-- INPUT --

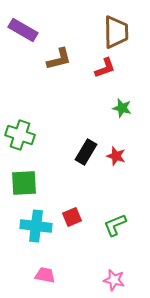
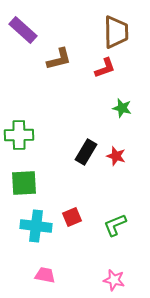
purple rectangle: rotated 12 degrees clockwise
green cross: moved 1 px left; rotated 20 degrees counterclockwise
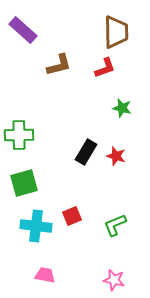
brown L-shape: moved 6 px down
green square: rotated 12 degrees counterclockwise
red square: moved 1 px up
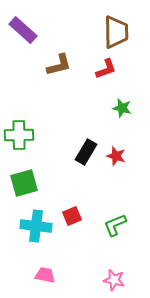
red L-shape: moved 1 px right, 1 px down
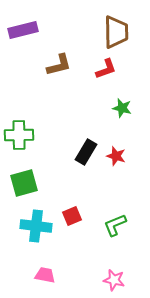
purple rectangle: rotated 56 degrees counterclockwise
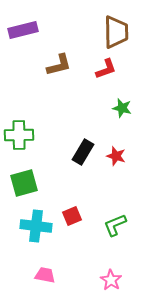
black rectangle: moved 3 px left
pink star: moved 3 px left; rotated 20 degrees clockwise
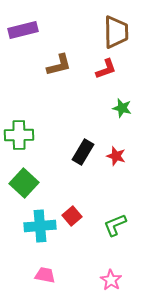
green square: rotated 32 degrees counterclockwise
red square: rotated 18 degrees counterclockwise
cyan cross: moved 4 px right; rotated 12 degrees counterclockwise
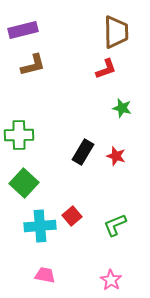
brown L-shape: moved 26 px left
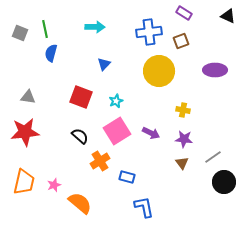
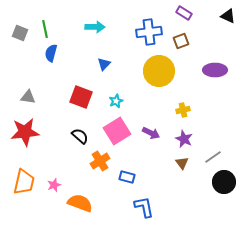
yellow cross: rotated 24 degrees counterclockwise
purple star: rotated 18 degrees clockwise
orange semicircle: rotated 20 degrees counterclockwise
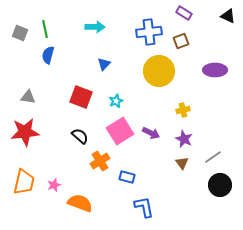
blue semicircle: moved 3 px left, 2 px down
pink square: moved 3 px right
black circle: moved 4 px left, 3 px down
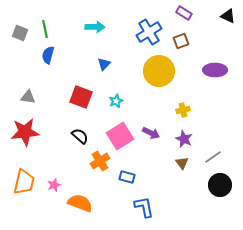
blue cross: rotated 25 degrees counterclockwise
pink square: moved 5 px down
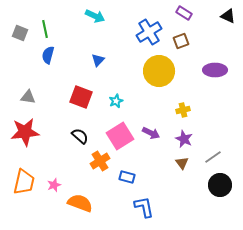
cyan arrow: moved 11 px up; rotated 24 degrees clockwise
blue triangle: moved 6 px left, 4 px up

--

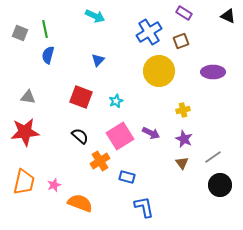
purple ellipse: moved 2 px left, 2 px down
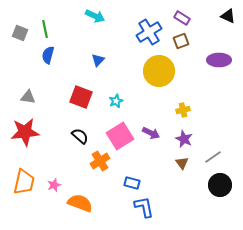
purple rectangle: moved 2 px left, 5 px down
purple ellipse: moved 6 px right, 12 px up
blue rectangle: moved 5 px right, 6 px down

==

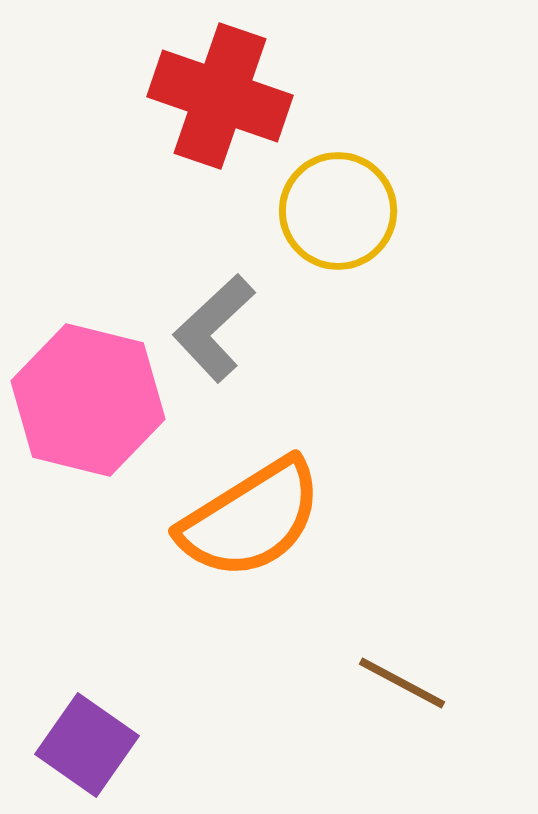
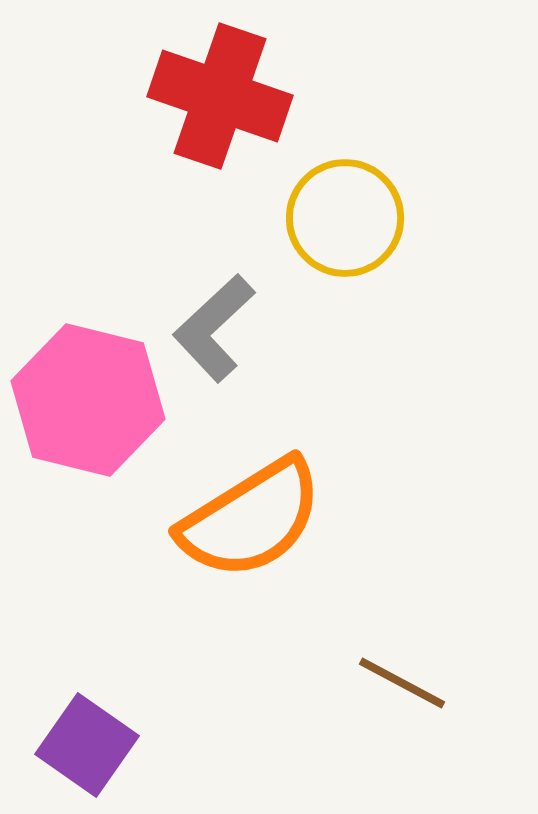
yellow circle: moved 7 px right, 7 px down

-- STATED TASK --
Starting with the line that contains "cyan arrow: moved" and going on through the line that contains "blue triangle: moved 6 px left, 4 px up", rewrite those data lines as a Markdown table with the columns Row and Line. Leave out any blank lines.

-- WRITTEN SOLUTION --
| Row | Line |
|---|---|
| 1 | cyan arrow: moved 11 px up; rotated 24 degrees clockwise |
| 2 | blue triangle: moved 6 px left, 4 px up |